====== Data extract ======
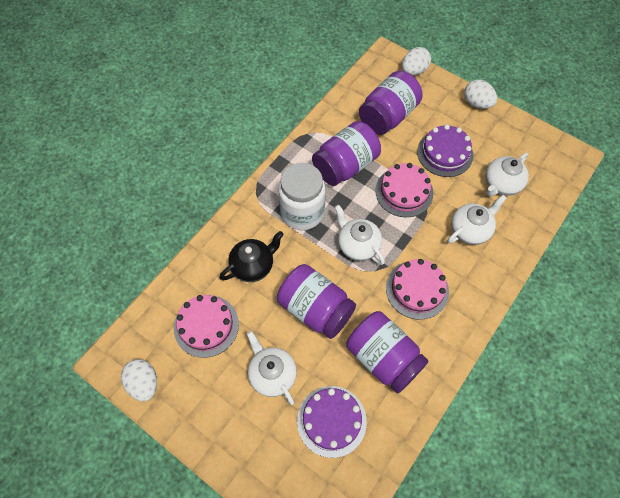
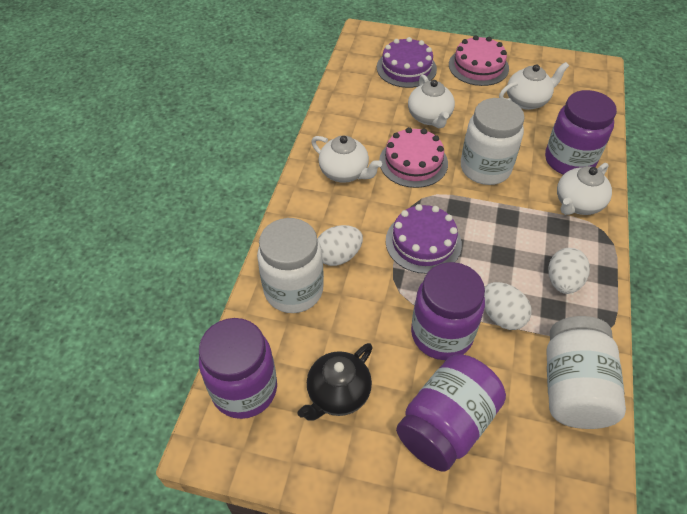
pink cake: 3 -> 2
white jar: 1 -> 3

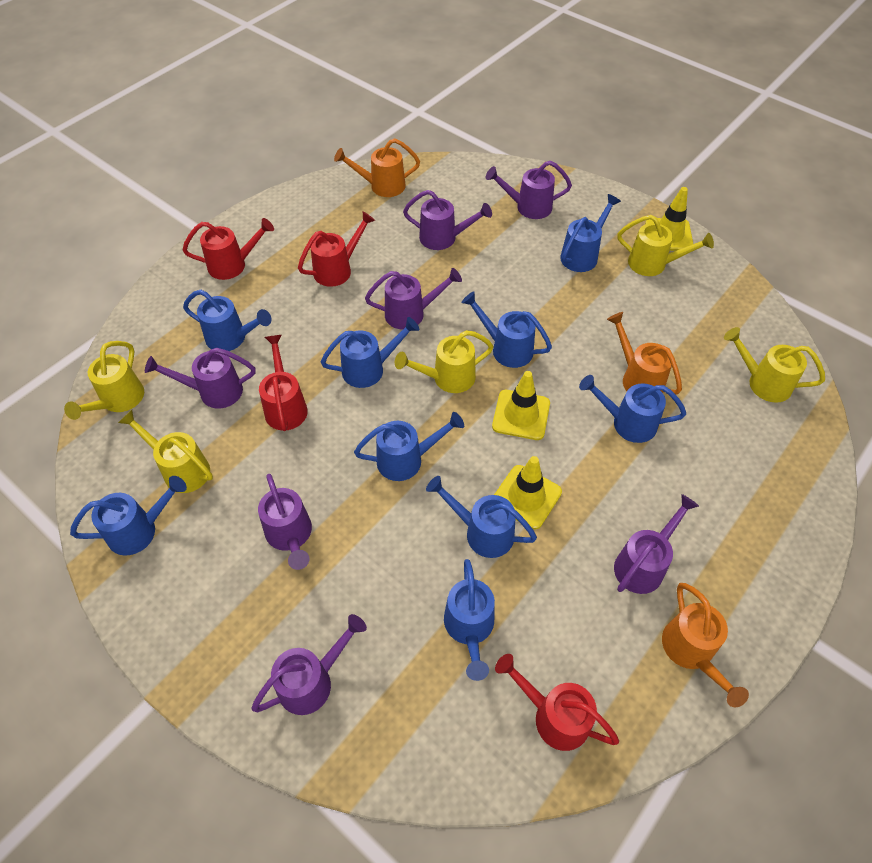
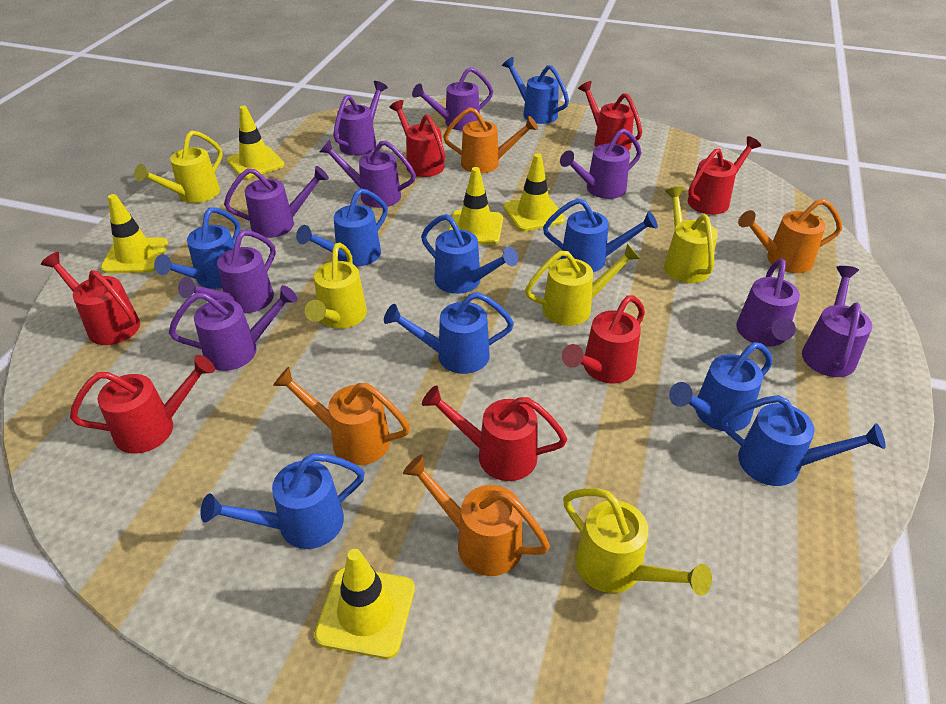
orange watering can: 3 -> 4
purple watering can: 7 -> 9
red watering can: 4 -> 7
yellow traffic cone: 3 -> 5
======
Work to complete
Transcribe every line of the listing above exactly; skip the pictures.

Result for this exercise
pink cake: 3 -> 2
white jar: 1 -> 3

orange watering can: 3 -> 4
purple watering can: 7 -> 9
red watering can: 4 -> 7
yellow traffic cone: 3 -> 5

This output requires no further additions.